[Spatial reasoning data]
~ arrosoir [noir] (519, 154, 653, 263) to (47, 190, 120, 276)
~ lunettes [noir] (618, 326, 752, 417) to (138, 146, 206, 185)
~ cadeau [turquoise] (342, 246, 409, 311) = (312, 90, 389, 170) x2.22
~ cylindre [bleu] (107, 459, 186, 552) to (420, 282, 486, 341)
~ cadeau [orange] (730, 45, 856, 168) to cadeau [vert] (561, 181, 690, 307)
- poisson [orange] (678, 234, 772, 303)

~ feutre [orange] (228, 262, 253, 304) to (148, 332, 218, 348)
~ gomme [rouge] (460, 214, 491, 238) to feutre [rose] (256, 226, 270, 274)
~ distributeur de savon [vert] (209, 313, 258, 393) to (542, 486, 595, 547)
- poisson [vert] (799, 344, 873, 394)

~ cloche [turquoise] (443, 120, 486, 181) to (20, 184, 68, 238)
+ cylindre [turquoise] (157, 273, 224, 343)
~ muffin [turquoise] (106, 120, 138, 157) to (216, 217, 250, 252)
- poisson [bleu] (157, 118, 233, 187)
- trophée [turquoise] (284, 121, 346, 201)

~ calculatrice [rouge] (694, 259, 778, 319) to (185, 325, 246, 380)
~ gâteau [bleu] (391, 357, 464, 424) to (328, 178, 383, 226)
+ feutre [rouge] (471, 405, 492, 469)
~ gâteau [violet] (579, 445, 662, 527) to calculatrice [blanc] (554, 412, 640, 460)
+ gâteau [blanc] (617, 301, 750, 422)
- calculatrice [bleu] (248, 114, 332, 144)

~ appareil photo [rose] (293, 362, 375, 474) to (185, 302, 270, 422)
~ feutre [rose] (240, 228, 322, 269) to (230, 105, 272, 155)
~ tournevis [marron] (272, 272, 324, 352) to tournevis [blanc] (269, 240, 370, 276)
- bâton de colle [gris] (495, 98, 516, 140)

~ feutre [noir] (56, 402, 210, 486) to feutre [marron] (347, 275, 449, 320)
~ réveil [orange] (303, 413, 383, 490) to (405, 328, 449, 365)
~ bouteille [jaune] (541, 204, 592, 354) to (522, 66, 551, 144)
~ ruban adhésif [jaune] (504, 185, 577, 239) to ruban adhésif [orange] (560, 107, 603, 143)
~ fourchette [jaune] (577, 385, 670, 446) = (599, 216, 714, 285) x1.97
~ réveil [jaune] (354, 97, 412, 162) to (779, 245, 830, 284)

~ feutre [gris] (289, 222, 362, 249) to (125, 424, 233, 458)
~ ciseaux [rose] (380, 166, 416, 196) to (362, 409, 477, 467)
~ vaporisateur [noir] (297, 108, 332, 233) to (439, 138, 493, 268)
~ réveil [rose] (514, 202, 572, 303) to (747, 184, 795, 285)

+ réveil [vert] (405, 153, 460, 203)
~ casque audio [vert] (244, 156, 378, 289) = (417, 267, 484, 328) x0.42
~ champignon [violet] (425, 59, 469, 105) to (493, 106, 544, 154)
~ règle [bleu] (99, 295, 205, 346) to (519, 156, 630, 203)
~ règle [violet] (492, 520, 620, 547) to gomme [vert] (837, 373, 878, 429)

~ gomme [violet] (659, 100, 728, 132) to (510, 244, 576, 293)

## Task statement
Your reply must be the entries above, returned word for word.

## Exercise response
~ arrosoir [noir] (519, 154, 653, 263) to (47, 190, 120, 276)
~ lunettes [noir] (618, 326, 752, 417) to (138, 146, 206, 185)
~ cadeau [turquoise] (342, 246, 409, 311) = (312, 90, 389, 170) x2.22
~ cylindre [bleu] (107, 459, 186, 552) to (420, 282, 486, 341)
~ cadeau [orange] (730, 45, 856, 168) to cadeau [vert] (561, 181, 690, 307)
- poisson [orange] (678, 234, 772, 303)

~ feutre [orange] (228, 262, 253, 304) to (148, 332, 218, 348)
~ gomme [rouge] (460, 214, 491, 238) to feutre [rose] (256, 226, 270, 274)
~ distributeur de savon [vert] (209, 313, 258, 393) to (542, 486, 595, 547)
- poisson [vert] (799, 344, 873, 394)

~ cloche [turquoise] (443, 120, 486, 181) to (20, 184, 68, 238)
+ cylindre [turquoise] (157, 273, 224, 343)
~ muffin [turquoise] (106, 120, 138, 157) to (216, 217, 250, 252)
- poisson [bleu] (157, 118, 233, 187)
- trophée [turquoise] (284, 121, 346, 201)

~ calculatrice [rouge] (694, 259, 778, 319) to (185, 325, 246, 380)
~ gâteau [bleu] (391, 357, 464, 424) to (328, 178, 383, 226)
+ feutre [rouge] (471, 405, 492, 469)
~ gâteau [violet] (579, 445, 662, 527) to calculatrice [blanc] (554, 412, 640, 460)
+ gâteau [blanc] (617, 301, 750, 422)
- calculatrice [bleu] (248, 114, 332, 144)

~ appareil photo [rose] (293, 362, 375, 474) to (185, 302, 270, 422)
~ feutre [rose] (240, 228, 322, 269) to (230, 105, 272, 155)
~ tournevis [marron] (272, 272, 324, 352) to tournevis [blanc] (269, 240, 370, 276)
- bâton de colle [gris] (495, 98, 516, 140)

~ feutre [noir] (56, 402, 210, 486) to feutre [marron] (347, 275, 449, 320)
~ réveil [orange] (303, 413, 383, 490) to (405, 328, 449, 365)
~ bouteille [jaune] (541, 204, 592, 354) to (522, 66, 551, 144)
~ ruban adhésif [jaune] (504, 185, 577, 239) to ruban adhésif [orange] (560, 107, 603, 143)
~ fourchette [jaune] (577, 385, 670, 446) = (599, 216, 714, 285) x1.97
~ réveil [jaune] (354, 97, 412, 162) to (779, 245, 830, 284)

~ feutre [gris] (289, 222, 362, 249) to (125, 424, 233, 458)
~ ciseaux [rose] (380, 166, 416, 196) to (362, 409, 477, 467)
~ vaporisateur [noir] (297, 108, 332, 233) to (439, 138, 493, 268)
~ réveil [rose] (514, 202, 572, 303) to (747, 184, 795, 285)

+ réveil [vert] (405, 153, 460, 203)
~ casque audio [vert] (244, 156, 378, 289) = (417, 267, 484, 328) x0.42
~ champignon [violet] (425, 59, 469, 105) to (493, 106, 544, 154)
~ règle [bleu] (99, 295, 205, 346) to (519, 156, 630, 203)
~ règle [violet] (492, 520, 620, 547) to gomme [vert] (837, 373, 878, 429)

~ gomme [violet] (659, 100, 728, 132) to (510, 244, 576, 293)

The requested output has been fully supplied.